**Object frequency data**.
---------------
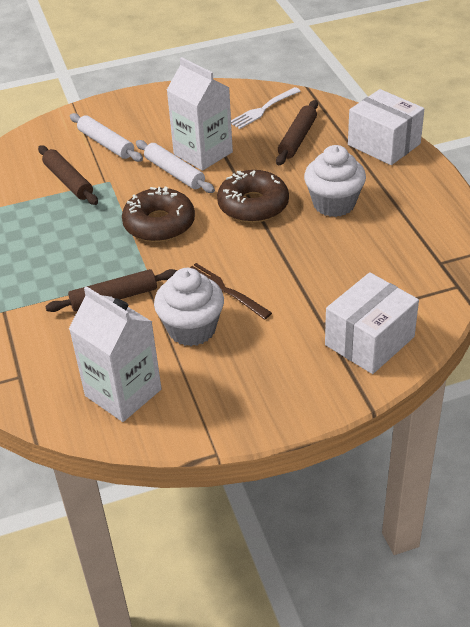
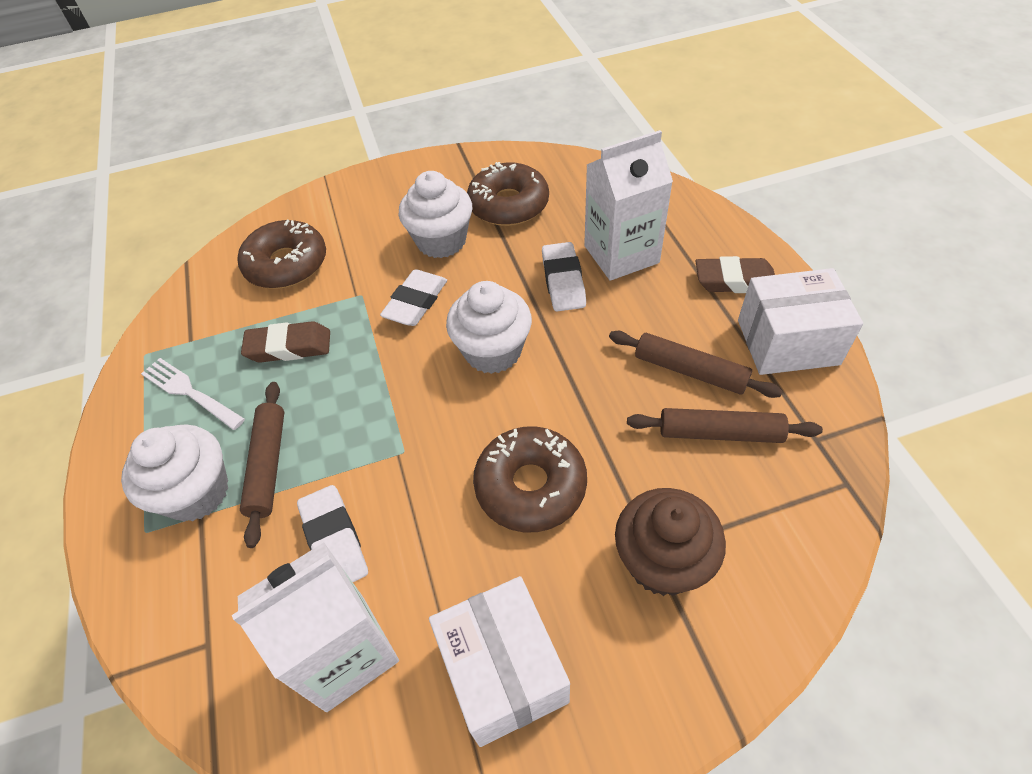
brown cupcake: none = 0 -> [615,488,726,596] = 1
brown donut: [122,186,195,242] [217,170,289,223] = 2 -> [238,220,326,289] [467,162,549,226] [473,426,587,532] = 3
brown eraser: none = 0 -> [241,321,330,363] [695,256,775,293] = 2
brown fork: [190,263,272,320] = 1 -> none = 0
white cupcake: [154,268,224,346] [304,145,366,217] = 2 -> [121,424,228,522] [399,171,472,258] [446,281,532,374] = 3
white eraser: none = 0 -> [297,485,368,582] [380,269,447,326] [542,242,586,311] = 3
white rolling pin: [70,113,143,162] [136,140,215,193] = 2 -> none = 0

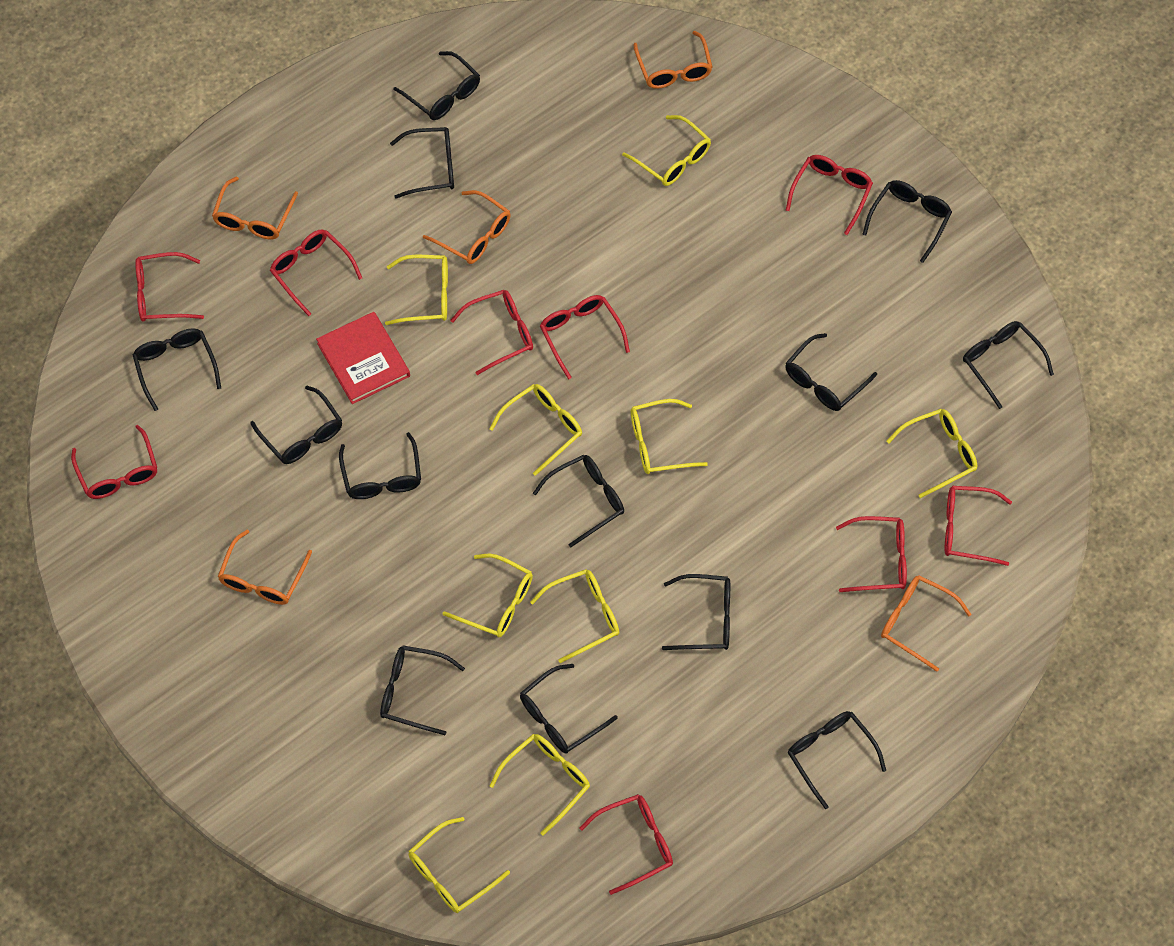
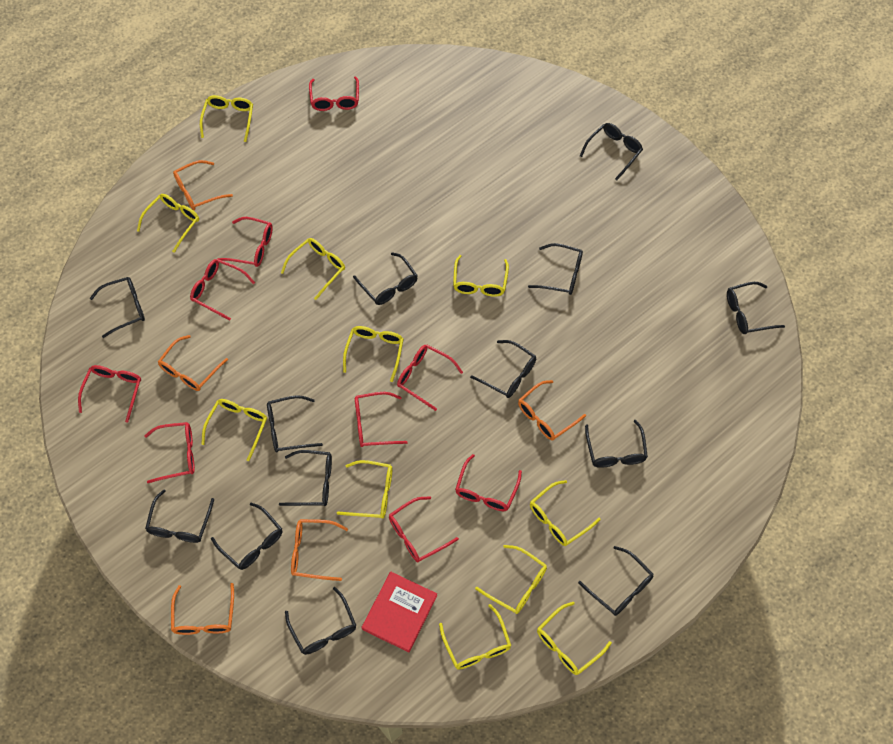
yellow glasses: [385,255,448,325] [408,817,510,913] [442,554,533,637] [489,384,582,476] [490,734,590,836] [530,569,619,663] [622,115,711,186] [631,399,708,474] [886,409,978,498] = 9 -> [137,194,199,253] [200,95,253,142] [201,399,267,461] [281,238,345,300] [337,460,392,519] [343,326,404,382] [439,604,511,669] [453,255,509,297] [475,545,547,614] [530,480,601,546] [537,602,612,675] = 11

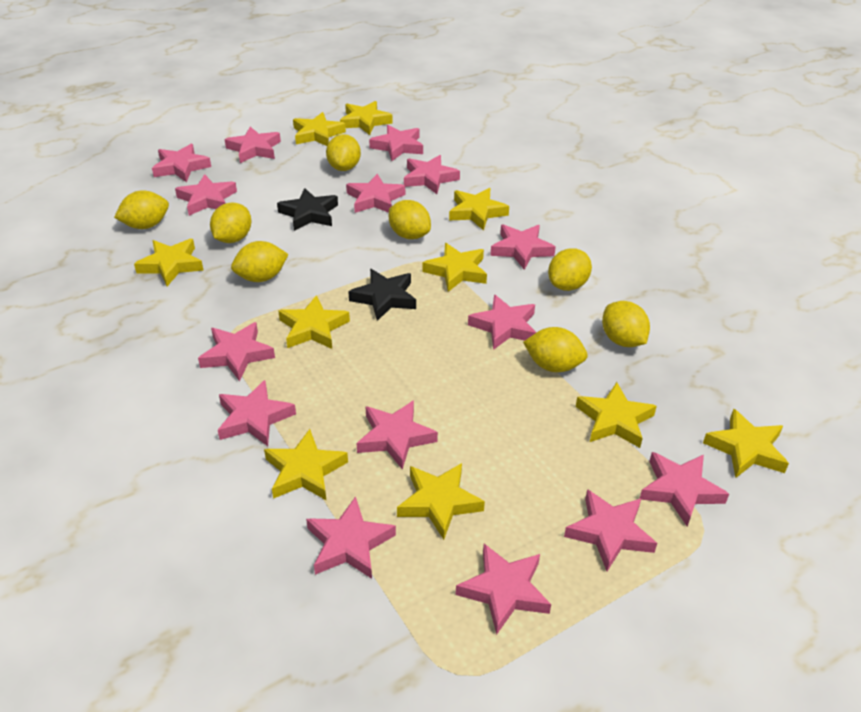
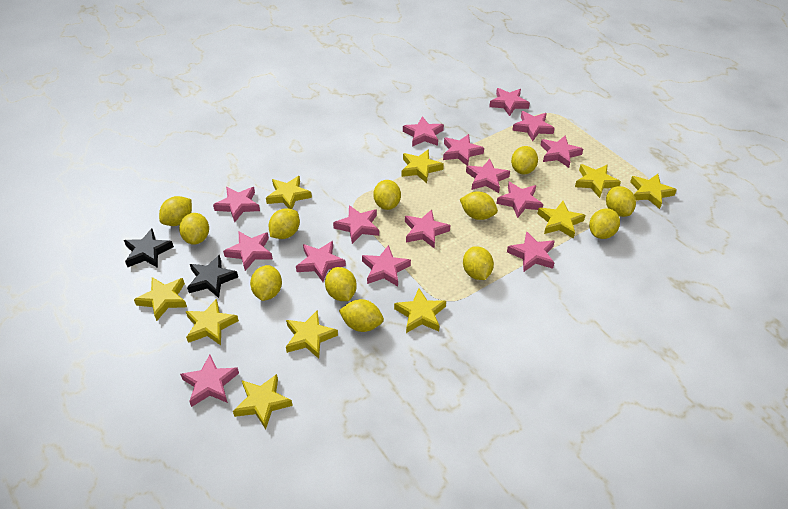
yellow lemon: [114,190,169,229] [210,202,252,243] [231,241,289,282] [326,134,361,171] [389,200,431,239] [523,327,588,372] [548,248,592,291] [602,301,650,347] = 8 -> [159,196,192,226] [179,213,209,245] [250,265,282,301] [268,208,300,239] [325,267,357,301] [339,299,384,332] [373,180,401,210] [460,191,498,220] [463,246,494,280] [511,146,538,174] [589,208,620,239] [606,186,636,217] = 12

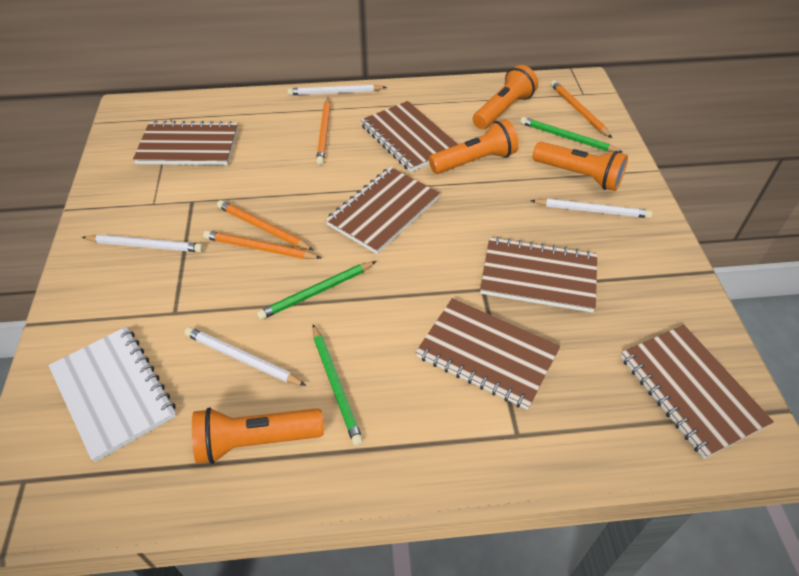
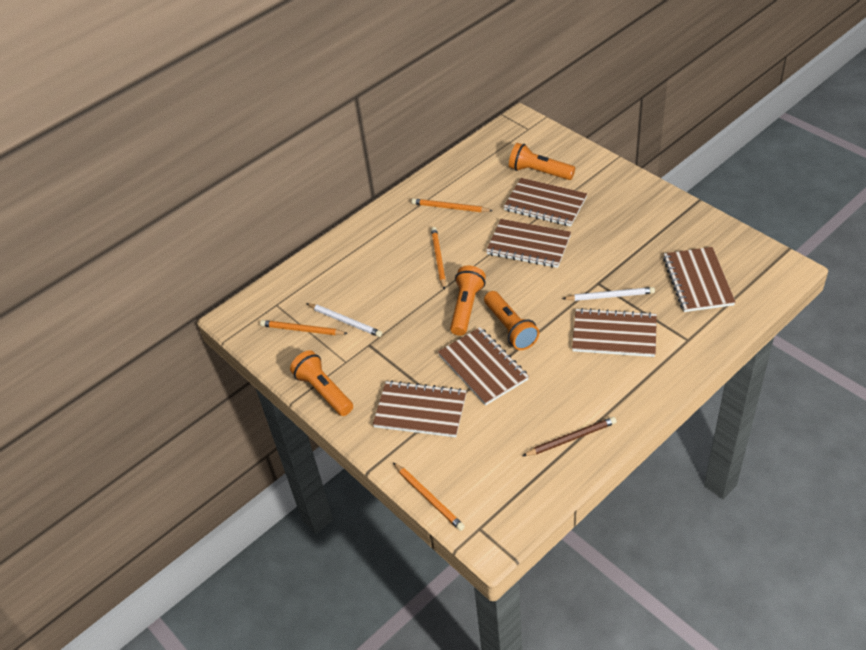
brown pencil: none = 0 -> [523,417,617,456] = 1
green pencil: [257,261,376,320] [313,324,363,446] [520,117,623,153] = 3 -> none = 0
white notebook: [48,327,176,462] = 1 -> none = 0
white pencil: [82,234,203,252] [184,327,306,386] [287,84,387,95] [530,198,653,218] = 4 -> [306,303,382,337] [562,287,655,301] = 2

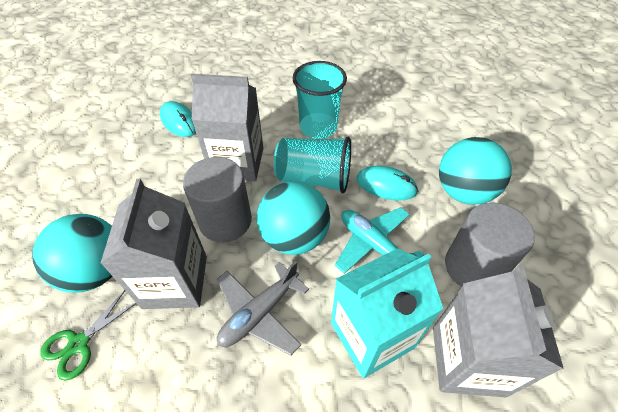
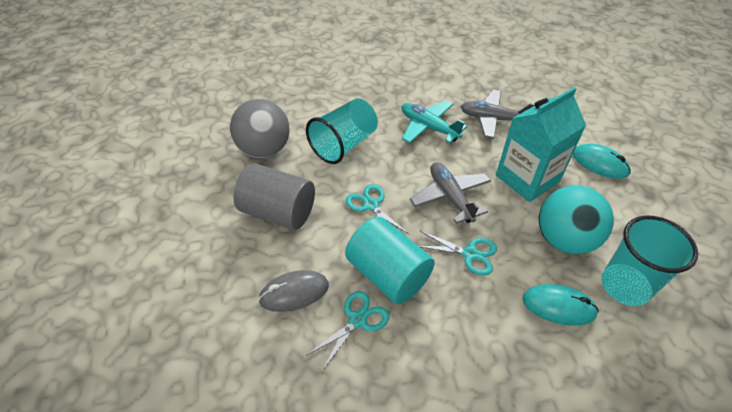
green scissors: [40,290,136,381] = 1 -> none = 0
grey ball: none = 0 -> [230,99,289,158] = 1
grey carton: [100,179,207,309] [191,74,263,181] [433,265,564,397] = 3 -> none = 0
grey cylinder: [183,157,252,242] [445,202,535,287] = 2 -> [233,163,315,230] = 1
grey mouse: none = 0 -> [258,270,329,312] = 1
grey plane: [217,261,309,355] = 1 -> [410,162,491,224] [461,90,535,139] = 2
turquoise ball: [32,214,112,293] [257,181,330,255] [439,137,512,205] = 3 -> [539,185,614,254] = 1
turquoise cylinder: none = 0 -> [345,217,435,304] = 1
turquoise scissors: none = 0 -> [307,291,389,371] [346,184,409,234] [419,231,497,276] = 3

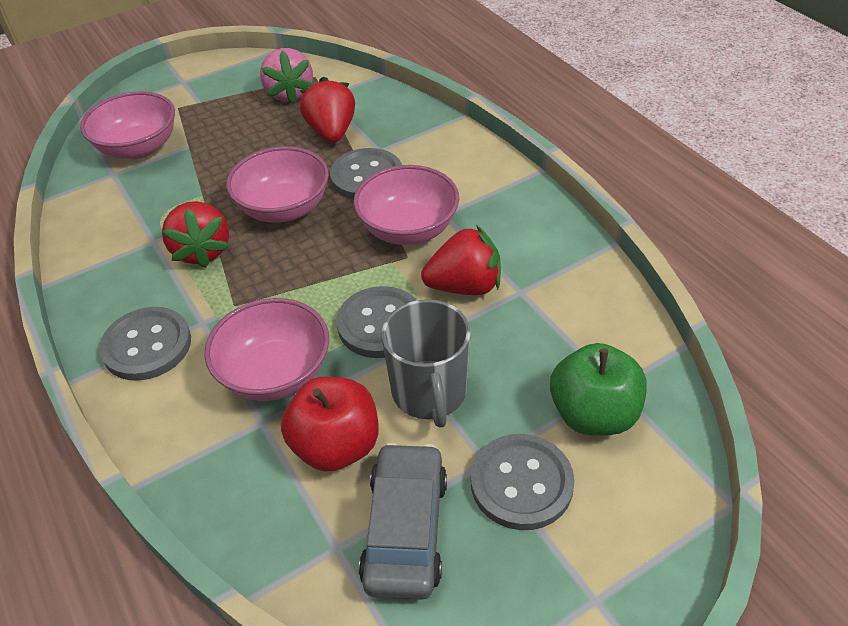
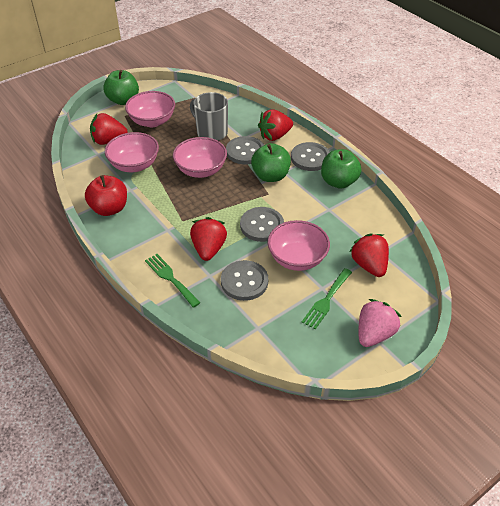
green apple: [550,343,647,435] = 1 -> [103,70,139,105] [251,143,291,182] [321,149,361,189] = 3
green fork: none = 0 -> [145,254,200,308] [302,268,352,329] = 2
grey car: [359,443,447,600] = 1 -> none = 0
red strawberry: [162,201,230,268] [300,77,355,143] [421,225,501,295] = 3 -> [90,113,128,145] [190,217,227,261] [258,109,293,141] [350,233,389,277] = 4

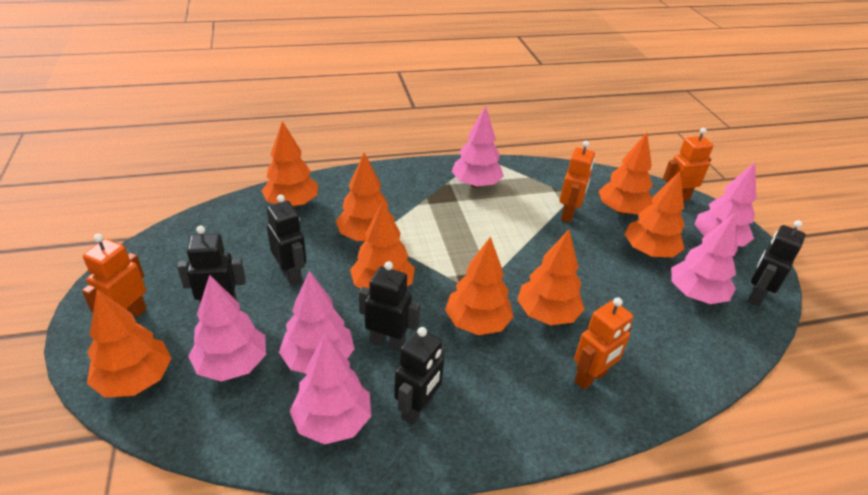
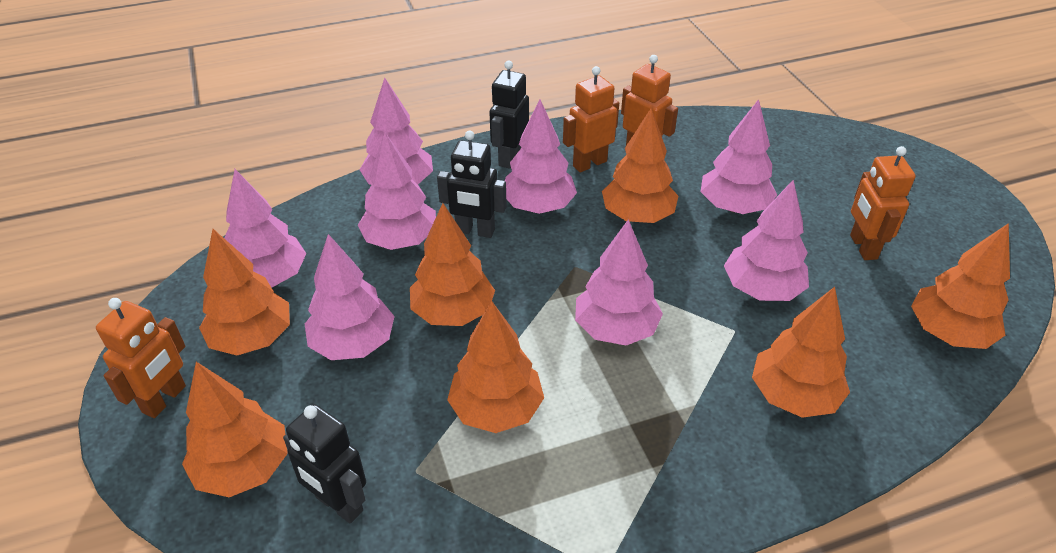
black robot: [177,226,246,303] [267,195,306,286] [359,261,420,352] [394,327,445,425] [748,220,806,307] = 5 -> [283,404,366,524] [437,131,507,238] [489,61,529,169] = 3
orange tree: [87,289,171,398] [261,121,318,207] [336,153,395,241] [350,201,415,289] [445,237,514,335] [517,230,584,325] [598,133,653,215] [625,171,685,257] = 8 -> [182,362,288,497] [199,229,290,355] [410,203,495,326] [447,301,544,433] [602,109,678,223] [752,287,850,418] [911,223,1010,349] = 7
pink tree: [188,275,266,382] [279,271,355,374] [290,334,371,445] [451,106,504,188] [671,212,738,304] [694,162,757,246] = 6 -> [224,169,306,288] [305,234,395,360] [358,132,436,250] [360,78,433,185] [505,99,577,214] [575,219,663,346] [700,99,777,214] [724,180,809,301] = 8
---------------
**Problem to solve**. With the line that has "grey mouse: none = 0 -> [258,270,329,312] = 1" as the first and the line that has "turquoise cylinder: none" as the last, repeat exactly that run of lines above and no more.

**Task answer**.
grey mouse: none = 0 -> [258,270,329,312] = 1
grey plane: [217,261,309,355] = 1 -> [410,162,491,224] [461,90,535,139] = 2
turquoise ball: [32,214,112,293] [257,181,330,255] [439,137,512,205] = 3 -> [539,185,614,254] = 1
turquoise cylinder: none = 0 -> [345,217,435,304] = 1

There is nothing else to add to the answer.